• How to complete this task: Go through the data below and return each line containing the word "brown".

# # # # # # #

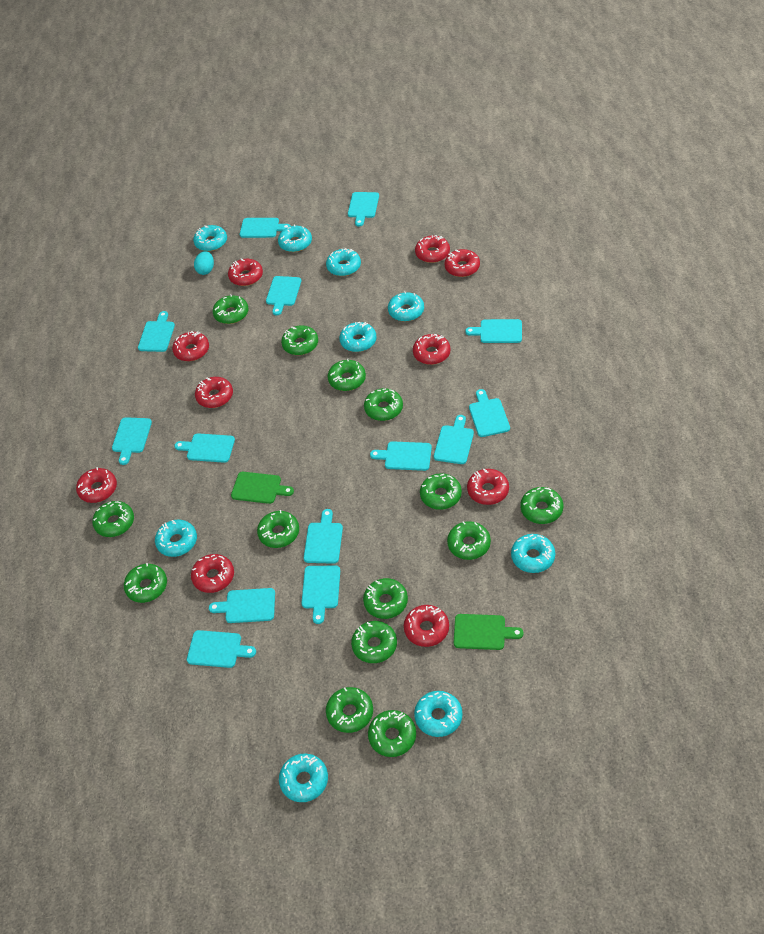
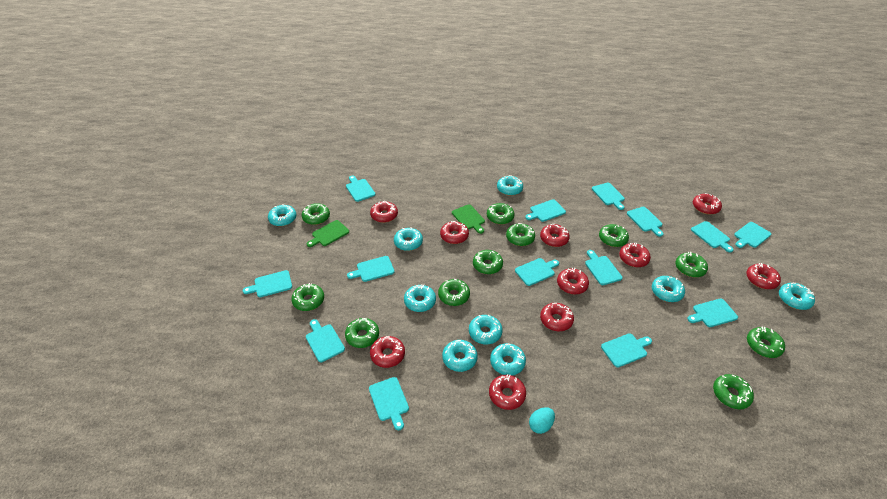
green donut: 14 -> 11

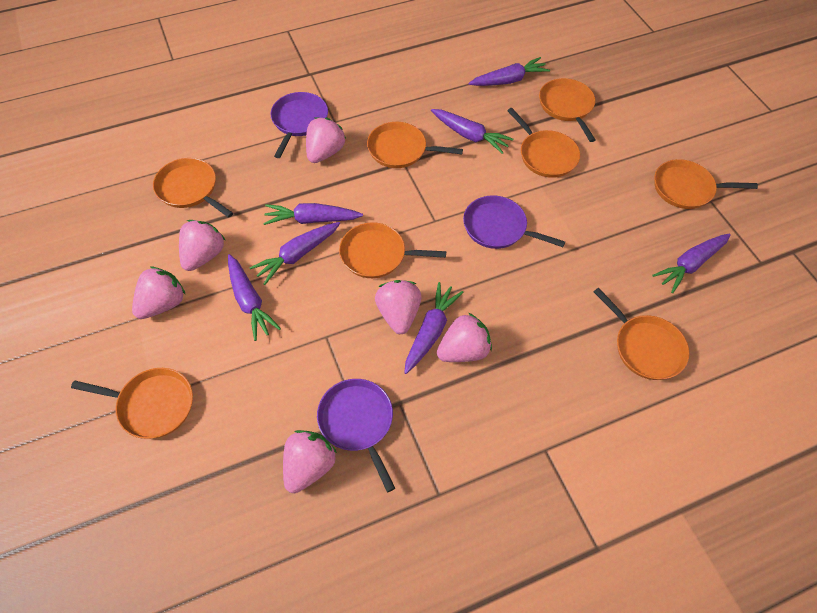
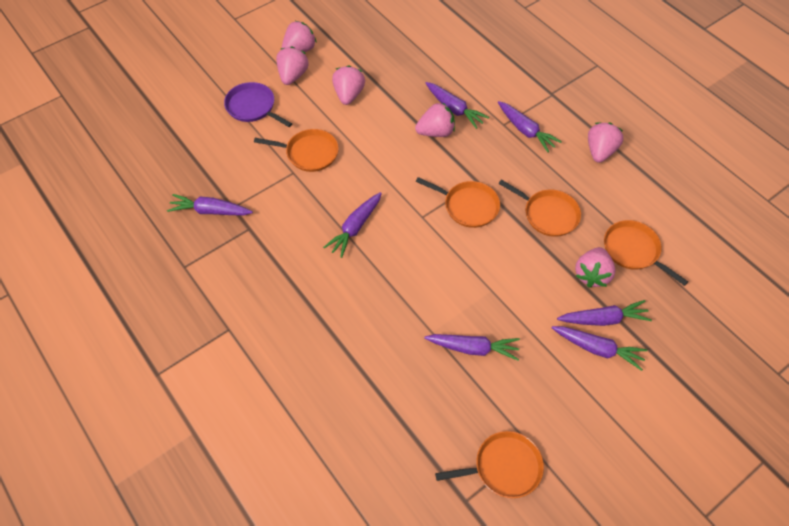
orange pan: 8 -> 5
purple pan: 3 -> 1

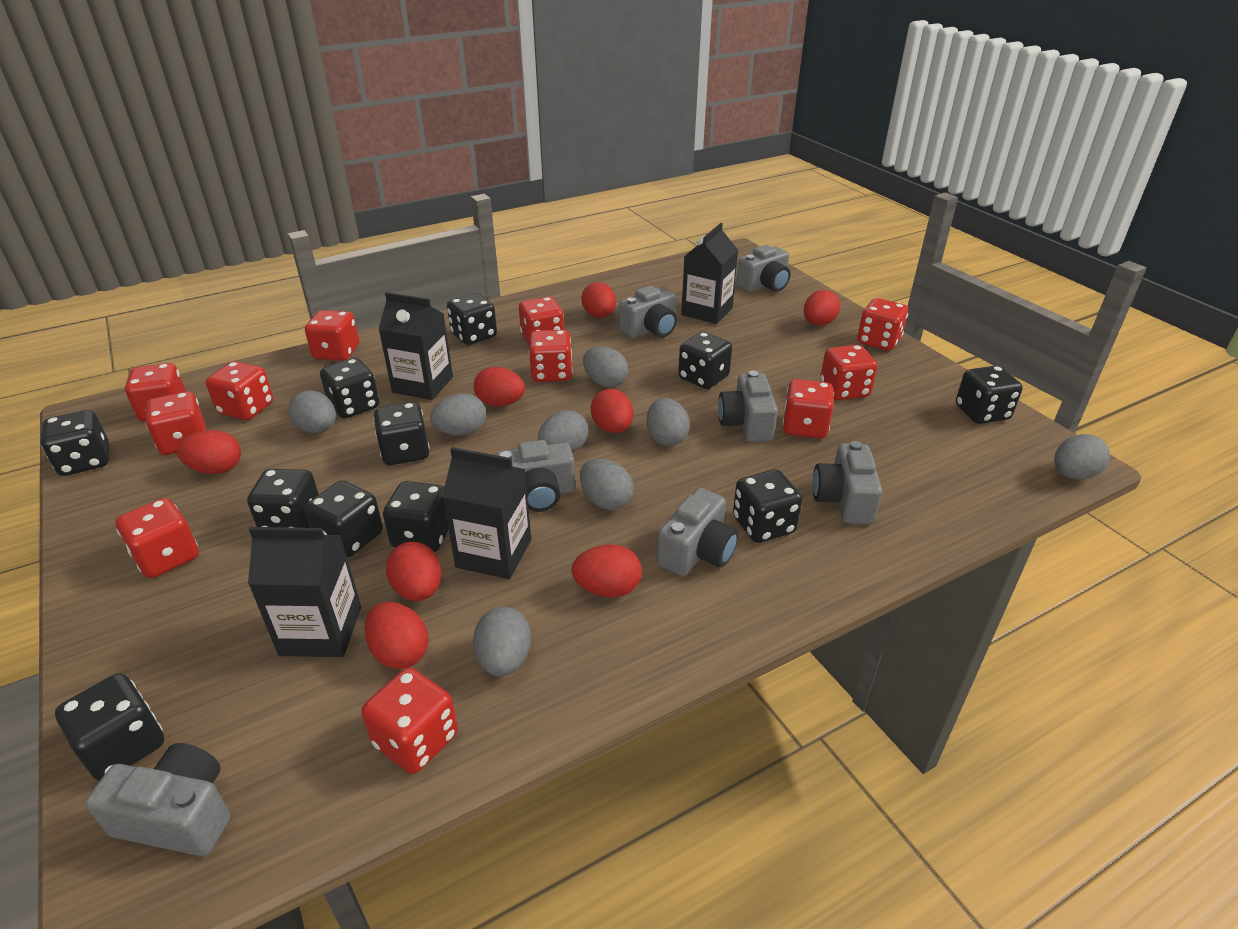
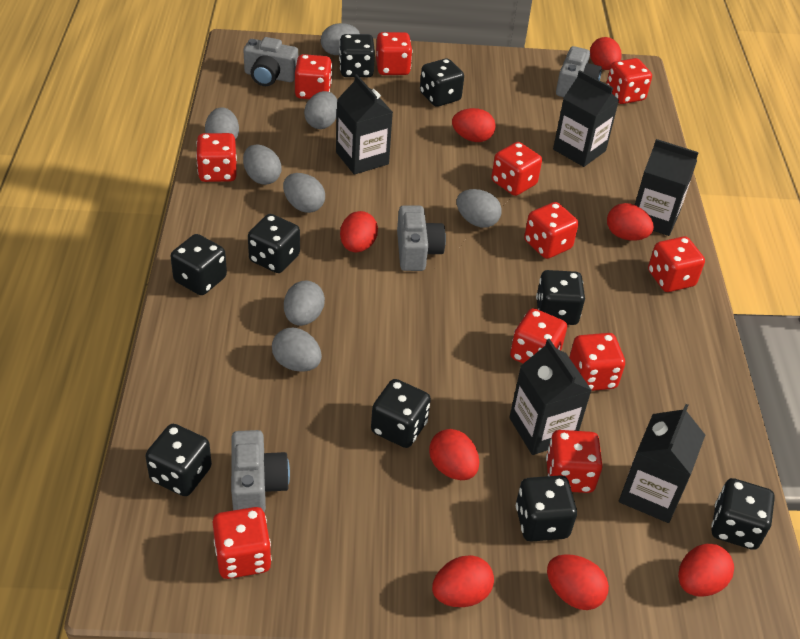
black carton: 4 -> 5
black dice: 11 -> 9
grey camera: 7 -> 4

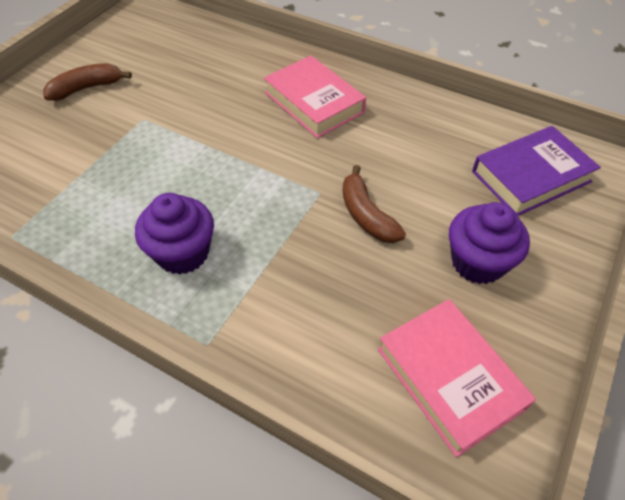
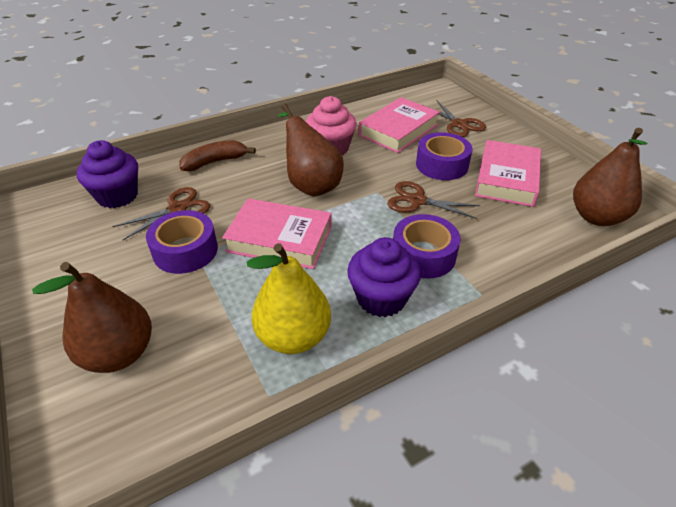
brown banana: 2 -> 1
brown pear: 0 -> 3
brown scissors: 0 -> 3
pink book: 2 -> 3
pink cupcake: 0 -> 1
purple book: 1 -> 0
purple tape: 0 -> 3
yellow pear: 0 -> 1

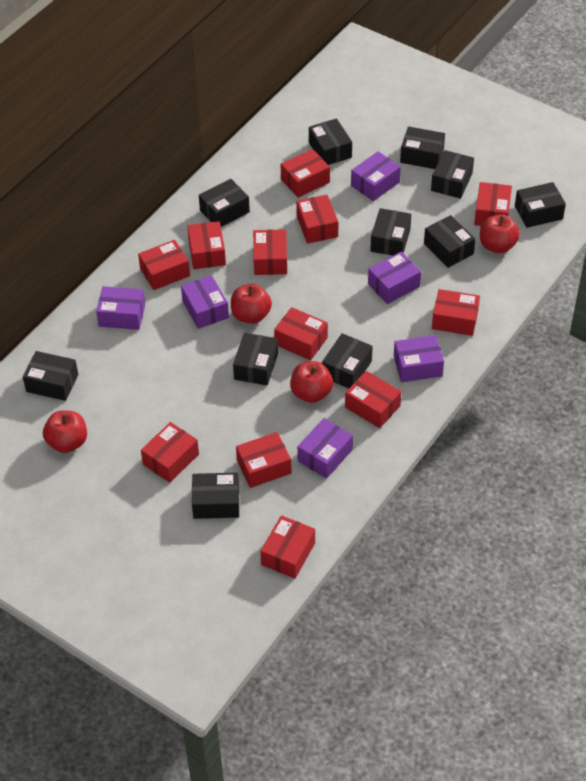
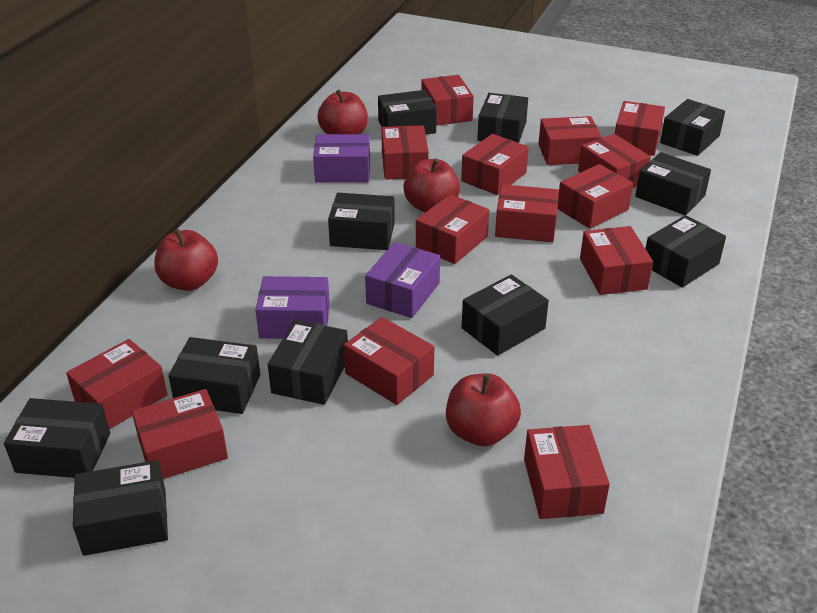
purple box: 6 -> 3
red box: 12 -> 14

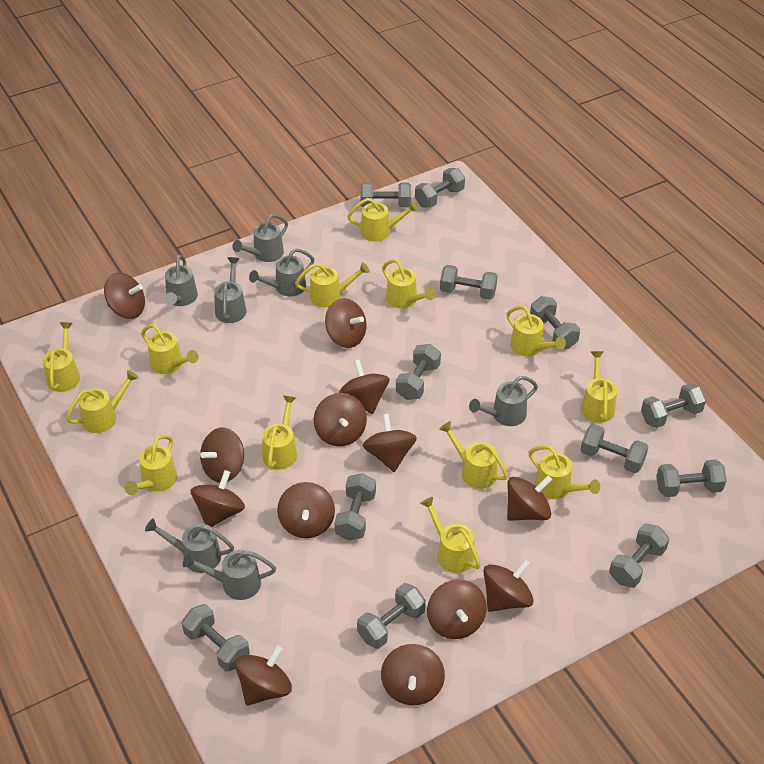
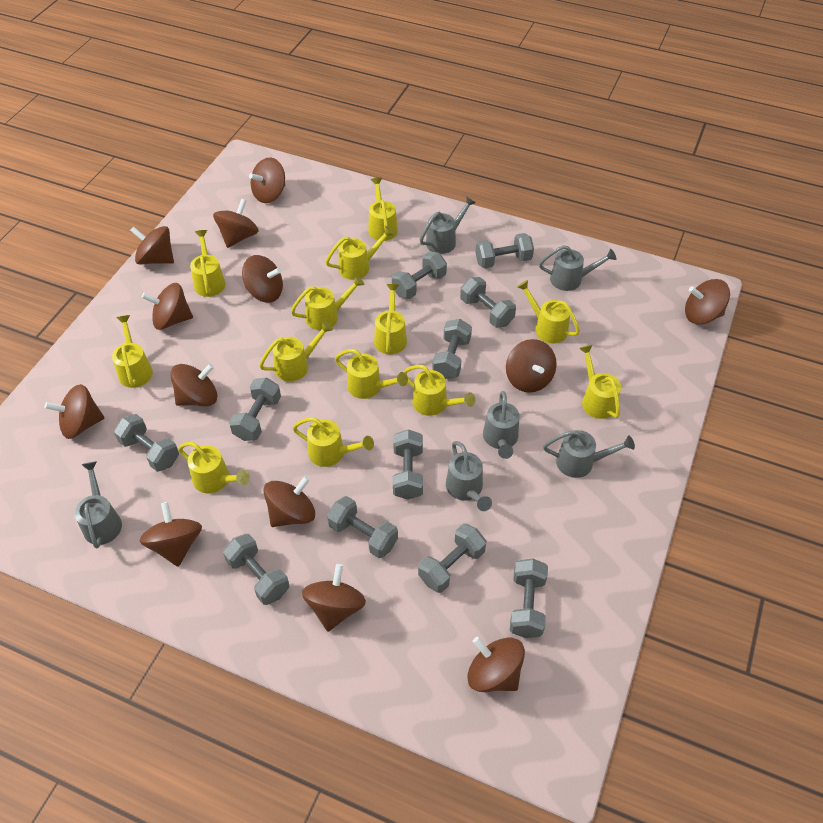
grey dumbbell: 12 -> 11
grey watering can: 7 -> 6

# # # # # # #

• Your solution:
brown banana: 2 -> 1
brown pear: 0 -> 3
brown scissors: 0 -> 3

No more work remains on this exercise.